Task description:
A faithful copy without images is required: write out all the records exactly.
*** Information provided ***
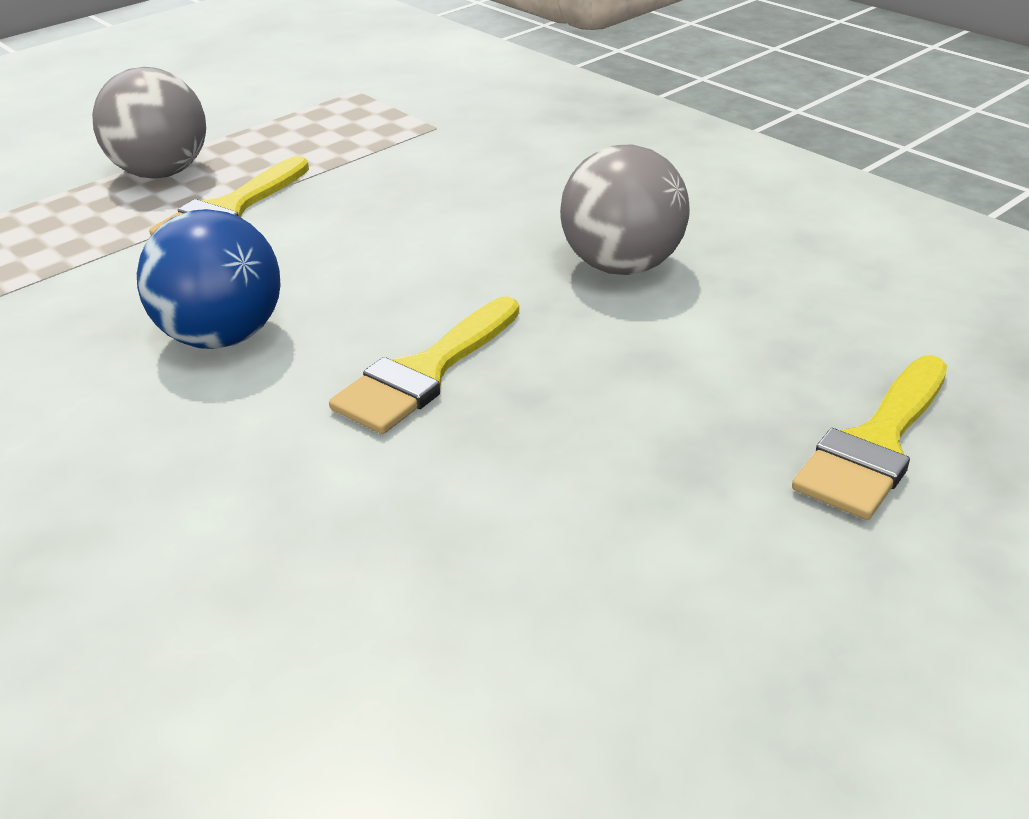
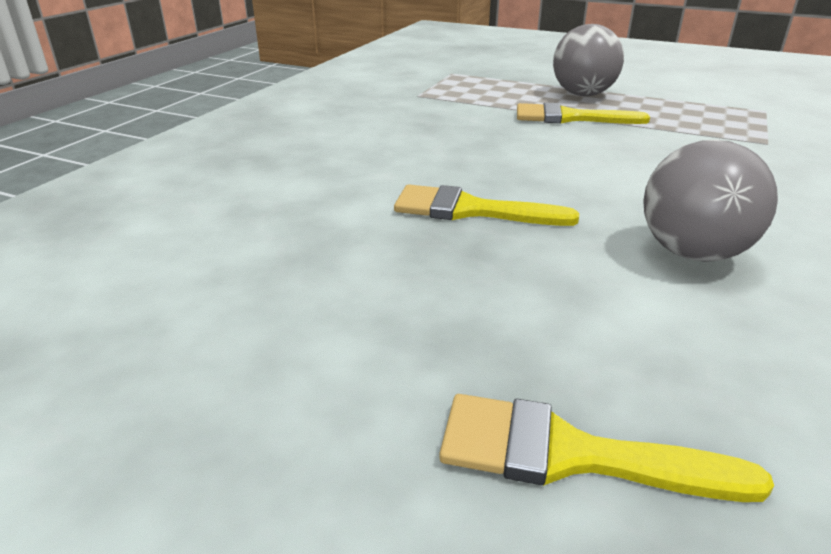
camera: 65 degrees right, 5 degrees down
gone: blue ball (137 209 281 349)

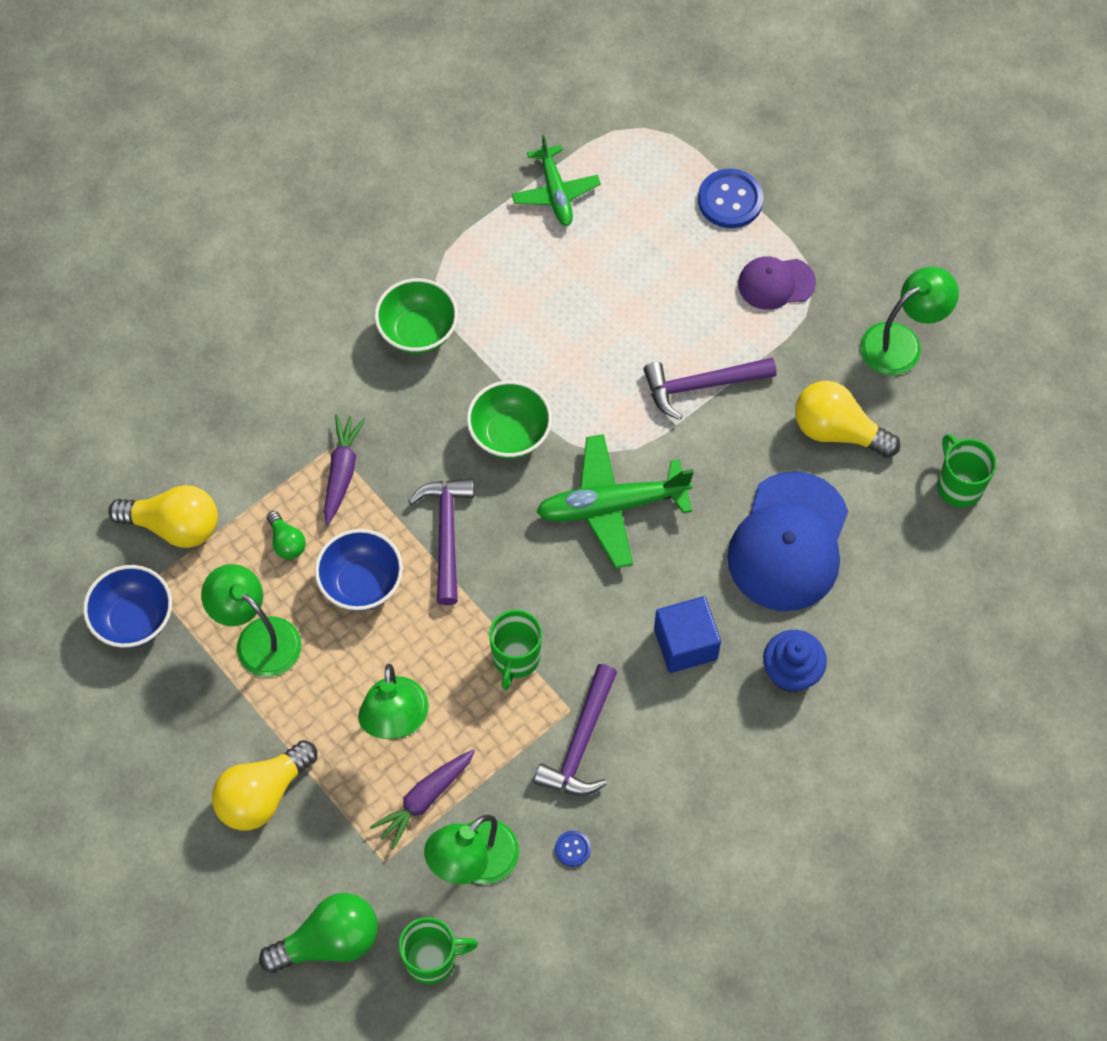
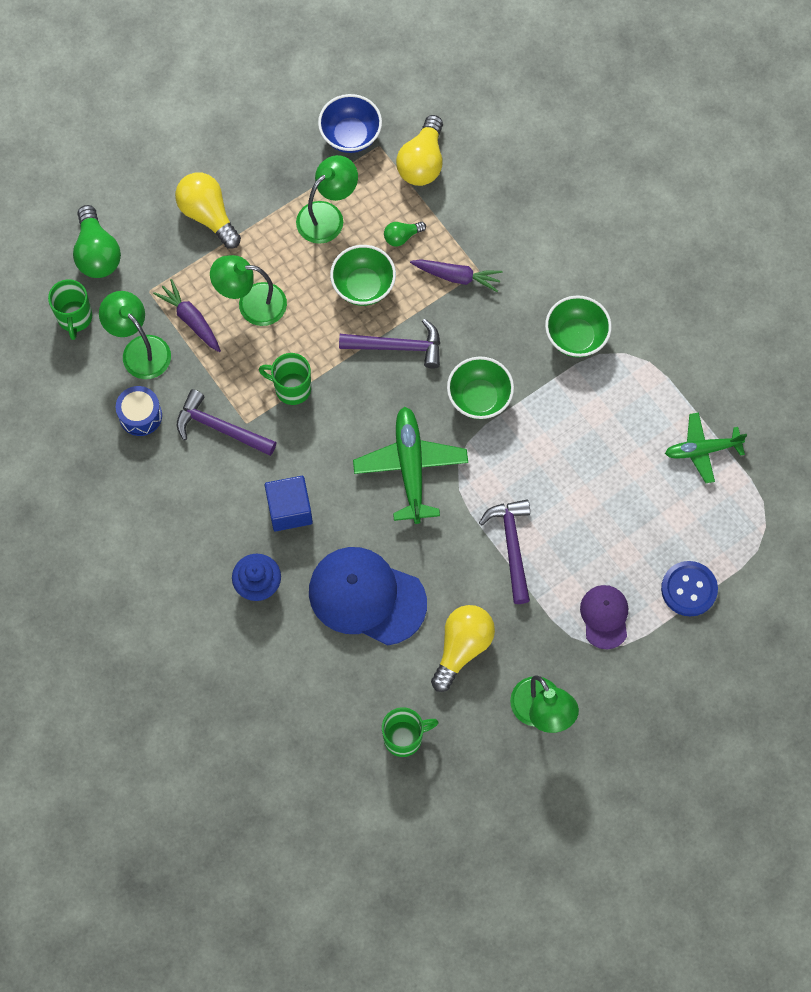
camera: 95 degrees right, 5 degrees up
swapped: blue button (555 831 591 867) to blue drum (116 386 162 436)
repainted: blue bowl (315 529 403 611) to green bowl (330 245 396 306)

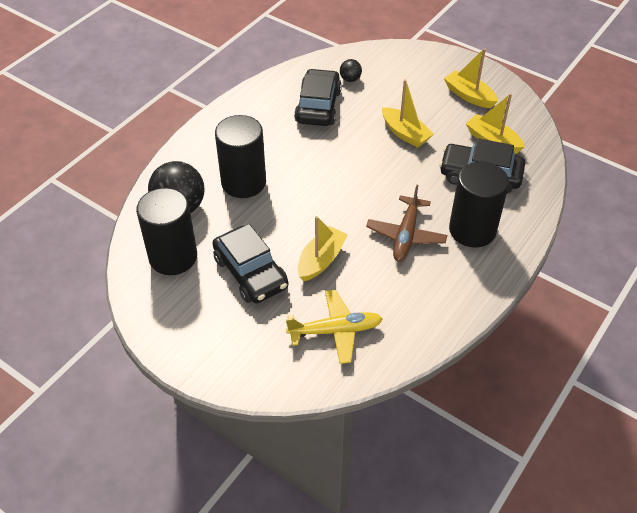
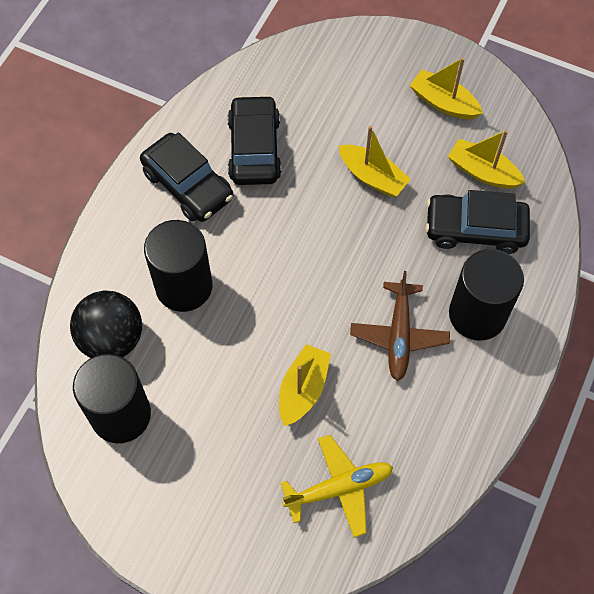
camera: 10 degrees left, 15 degrees up
gone: black ball (340 59 362 82)
shifted: black car (212 224 288 303) to (140 132 234 222)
*** End of Information provided ***
Result of the exercise:
camera: 65 degrees right, 5 degrees down
gone: blue ball (137 209 281 349)

camera: 95 degrees right, 5 degrees up
swapped: blue button (555 831 591 867) to blue drum (116 386 162 436)
repainted: blue bowl (315 529 403 611) to green bowl (330 245 396 306)

camera: 10 degrees left, 15 degrees up
gone: black ball (340 59 362 82)
shifted: black car (212 224 288 303) to (140 132 234 222)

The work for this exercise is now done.